───── Extracted entries

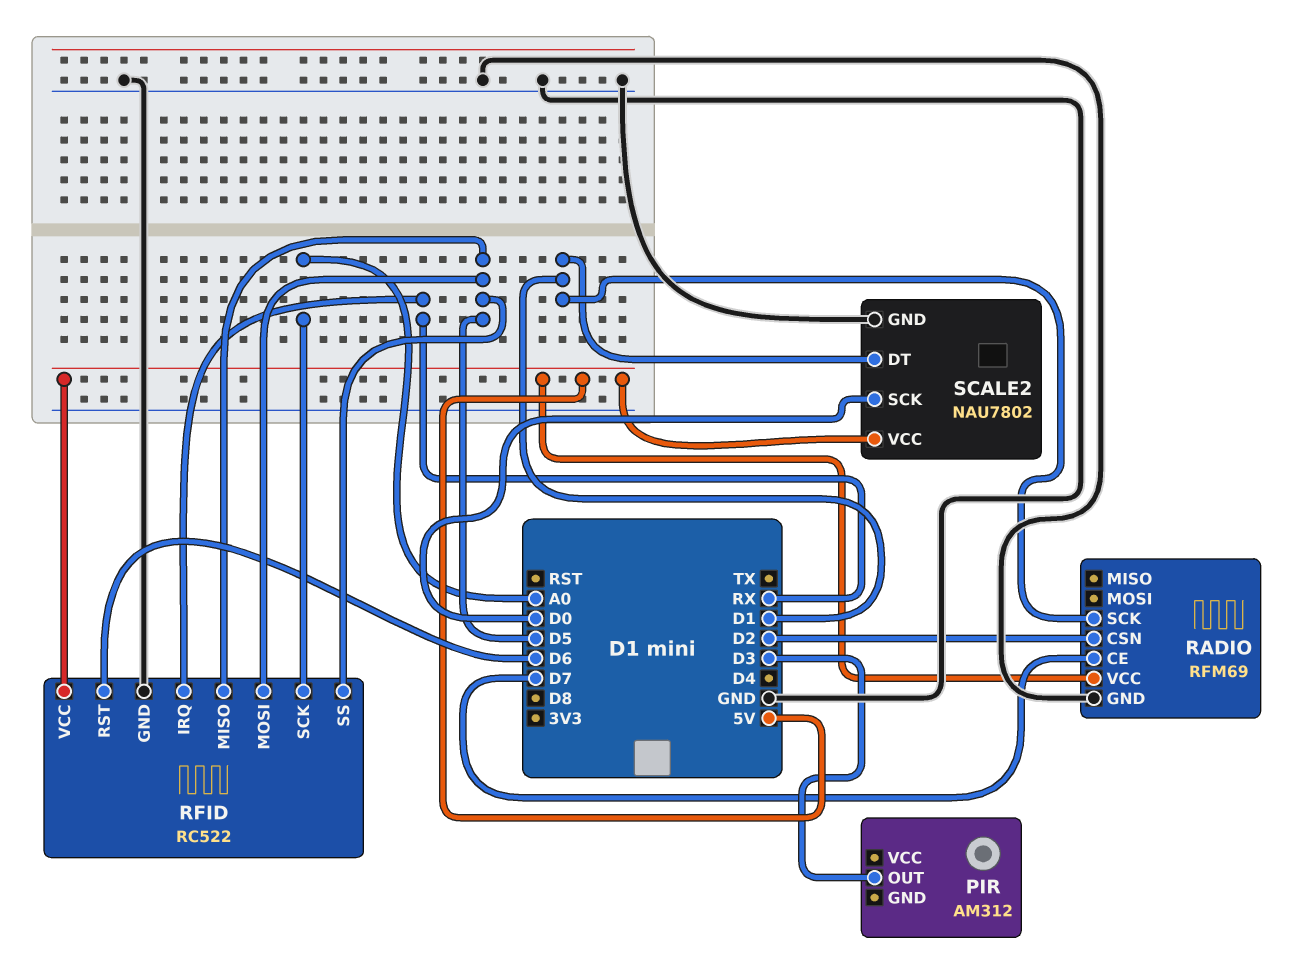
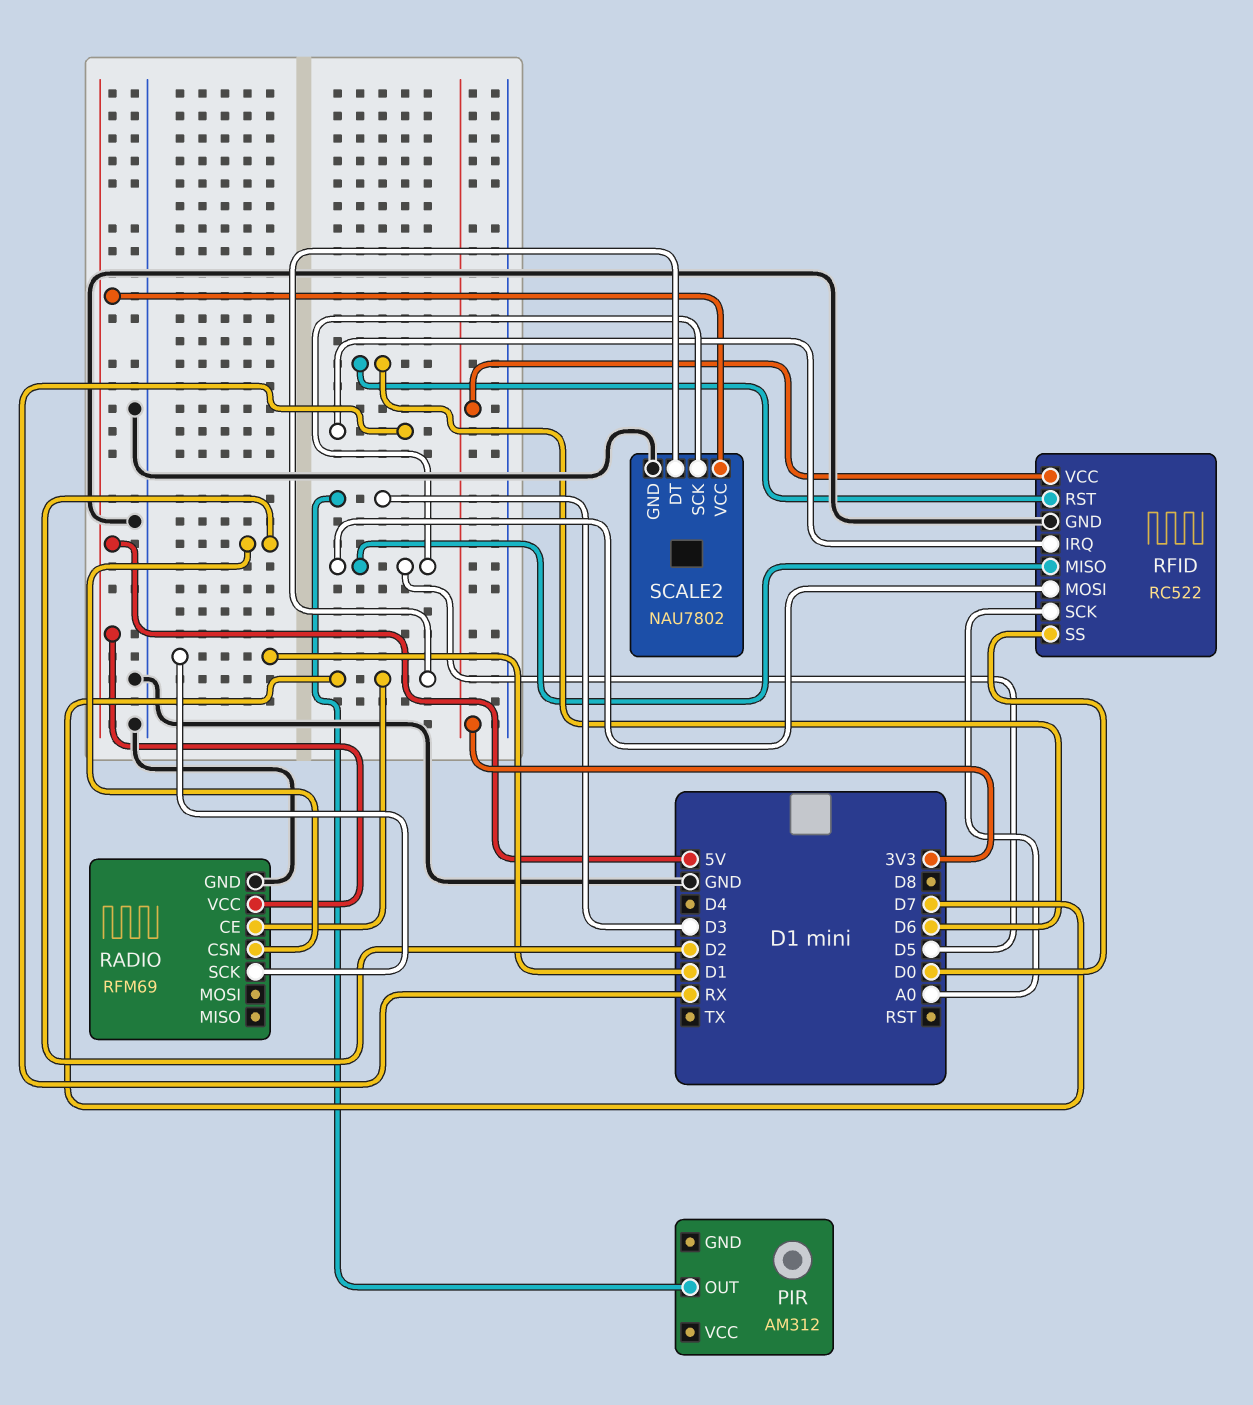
RFID pin SS: D5 -> D0
RFID pin VCC: 5V -> 3V3
SCALE2 pin DT: D1 -> D7
SCALE2 pin SCK: D0 -> D5

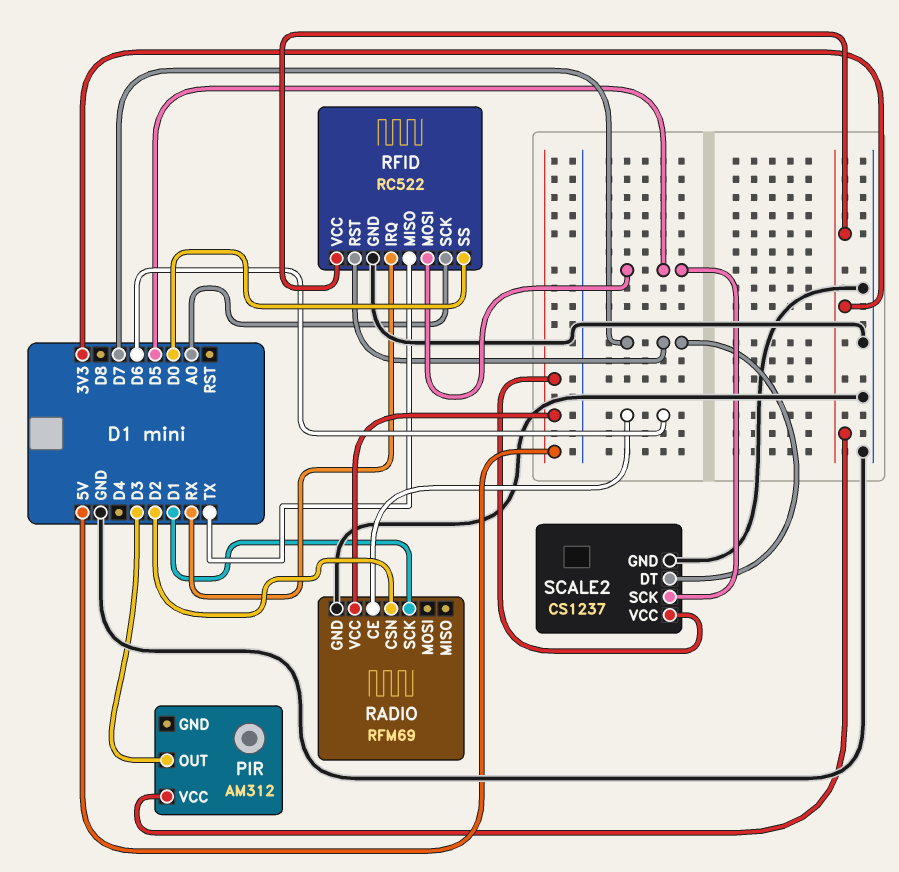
PIR pin VCC: none -> 3V3
RADIO pin CE: D7 -> D6
RFID pin MISO: D5 -> TX
RFID pin RST: D6 -> D7
SCALE2: NAU7802 -> CS1237

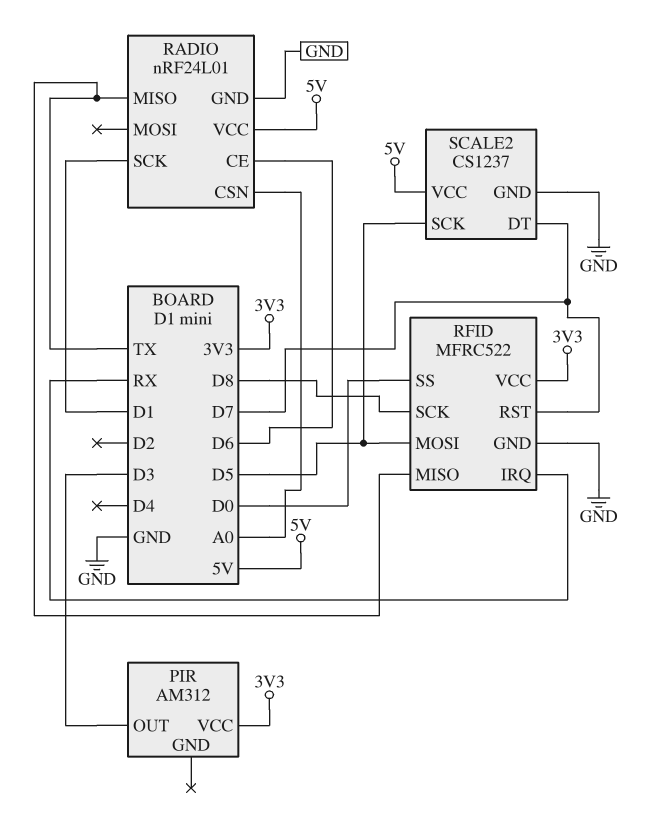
RADIO: RFM69 -> nRF24L01
RADIO pin CSN: D2 -> A0
RADIO pin MISO: none -> TX
RFID: RC522 -> MFRC522
RFID pin SCK: A0 -> D8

──────────

> **Work task**: The records shown above are to be repeated exactly, with the pictures left out.

> **Task solution**:
RFID pin SS: D5 -> D0
RFID pin VCC: 5V -> 3V3
SCALE2 pin DT: D1 -> D7
SCALE2 pin SCK: D0 -> D5

PIR pin VCC: none -> 3V3
RADIO pin CE: D7 -> D6
RFID pin MISO: D5 -> TX
RFID pin RST: D6 -> D7
SCALE2: NAU7802 -> CS1237

RADIO: RFM69 -> nRF24L01
RADIO pin CSN: D2 -> A0
RADIO pin MISO: none -> TX
RFID: RC522 -> MFRC522
RFID pin SCK: A0 -> D8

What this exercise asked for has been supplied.